- Work instruction
The expected output is exactly the lines below, starting at the line with "C108: 100nF (GND, VCC) -> 100nF (GND, N2)" and ending at the line with "R106: 4.7k (N1, N4) -> 62k (N1, N4)", both included; no other line belongs in it.
Data provided below:
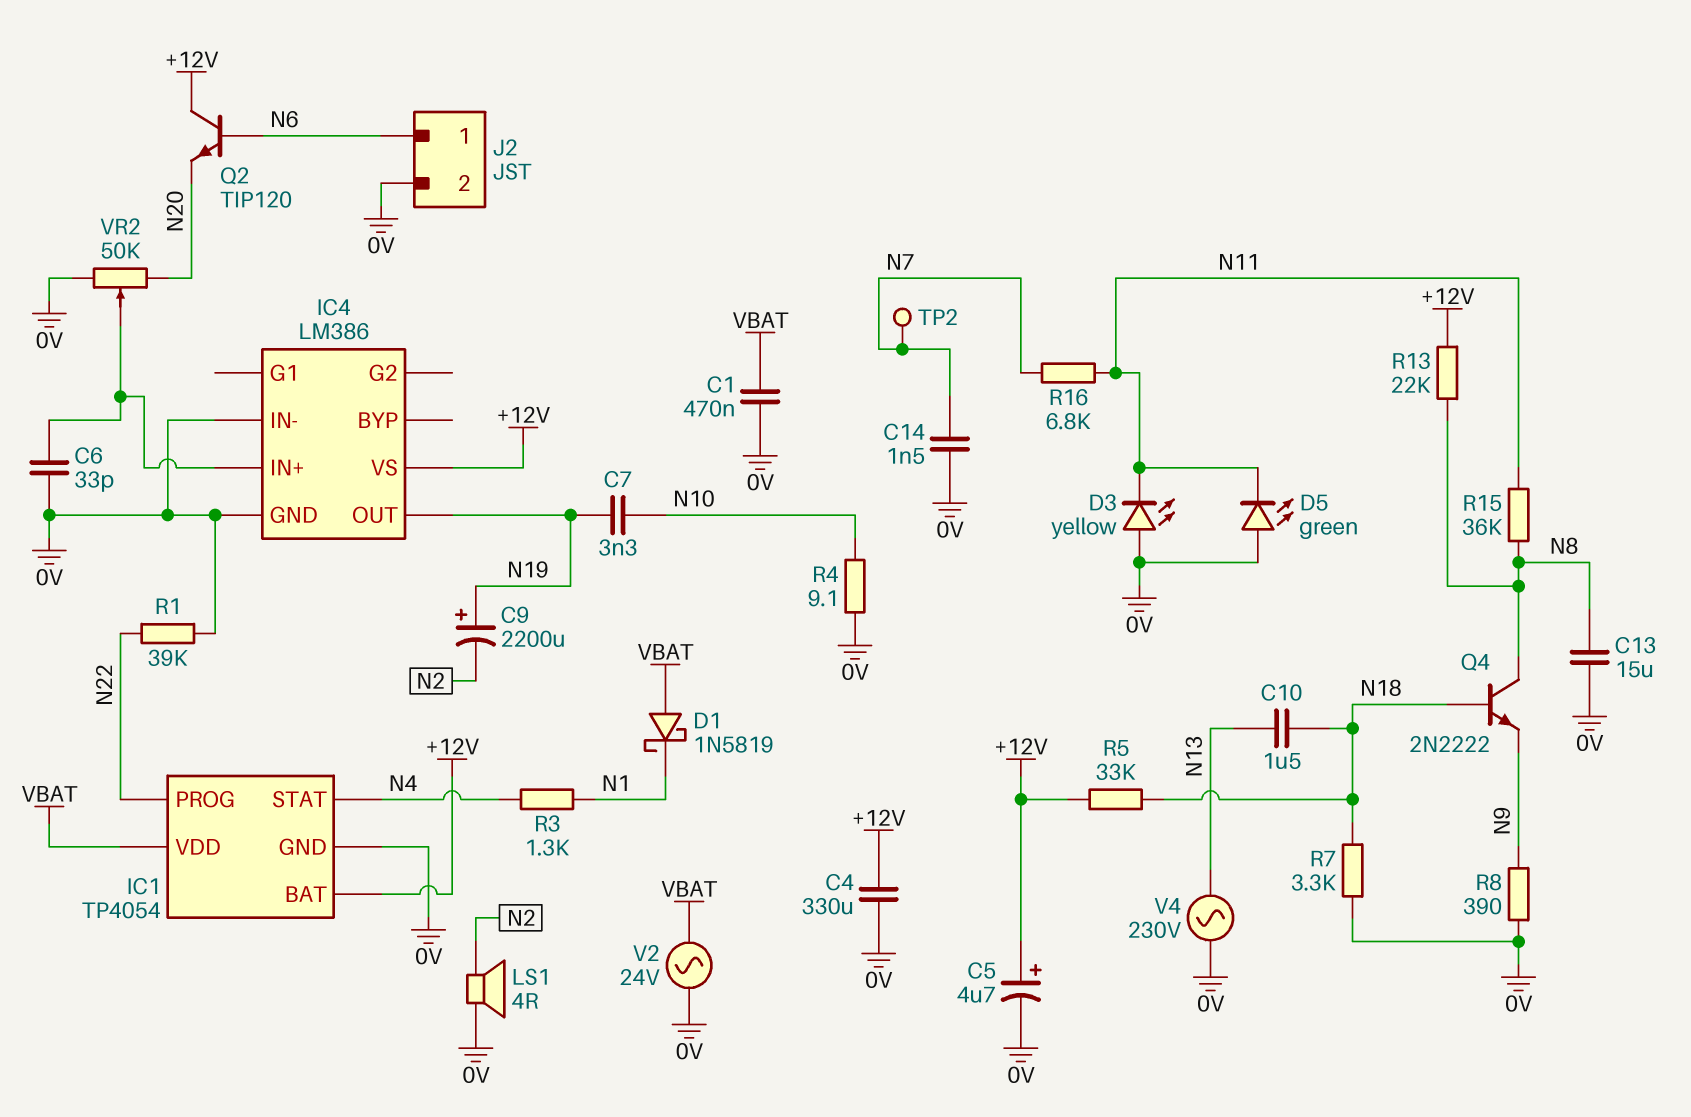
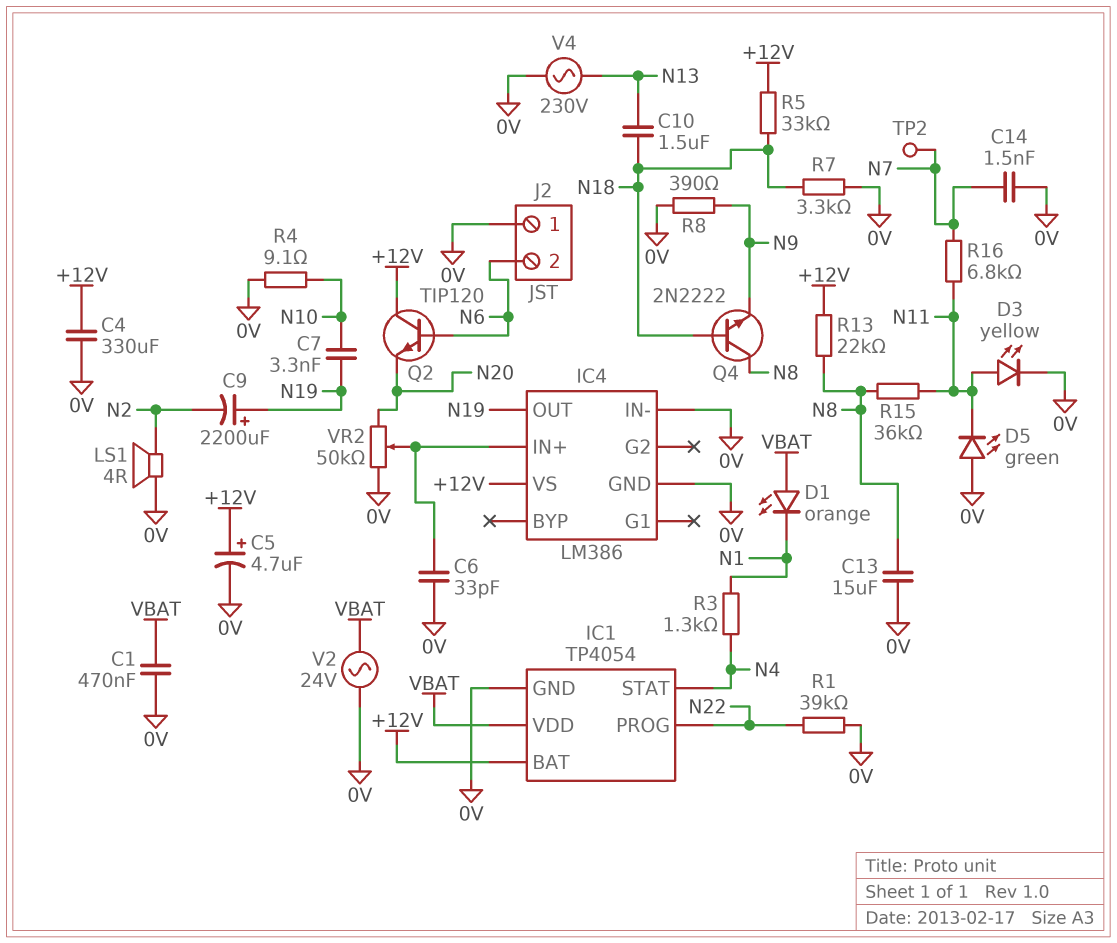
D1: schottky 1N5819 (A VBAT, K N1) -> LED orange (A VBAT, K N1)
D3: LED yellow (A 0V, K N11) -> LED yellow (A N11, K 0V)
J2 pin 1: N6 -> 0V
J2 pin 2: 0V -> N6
End of Data provided.
Data provided below:
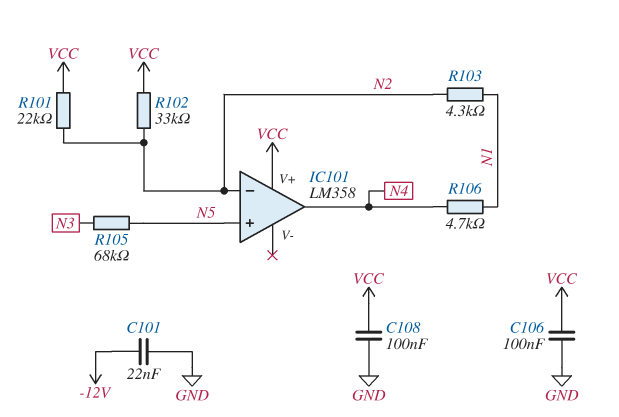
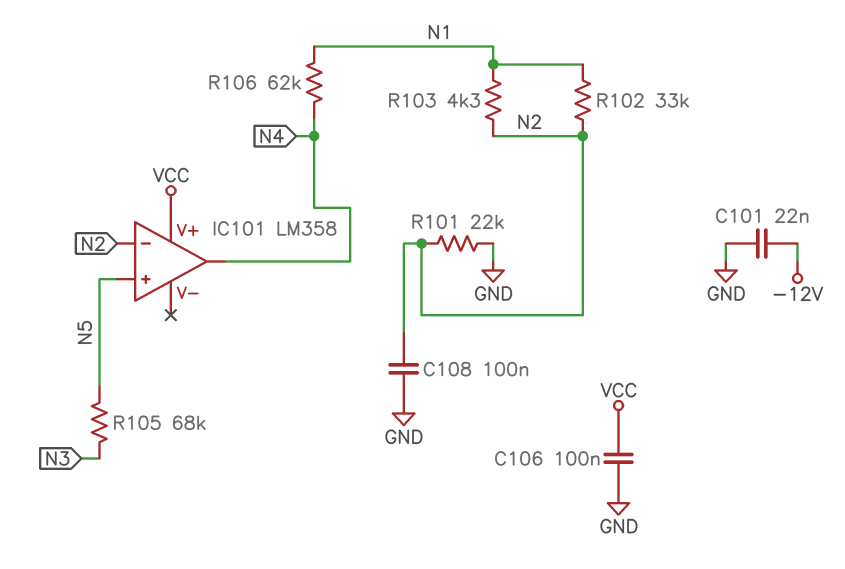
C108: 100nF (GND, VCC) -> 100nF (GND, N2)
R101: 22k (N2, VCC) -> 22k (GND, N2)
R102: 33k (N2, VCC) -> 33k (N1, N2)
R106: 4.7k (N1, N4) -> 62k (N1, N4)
End of Data provided.
- Solution for this problem
C108: 100nF (GND, VCC) -> 100nF (GND, N2)
R101: 22k (N2, VCC) -> 22k (GND, N2)
R102: 33k (N2, VCC) -> 33k (N1, N2)
R106: 4.7k (N1, N4) -> 62k (N1, N4)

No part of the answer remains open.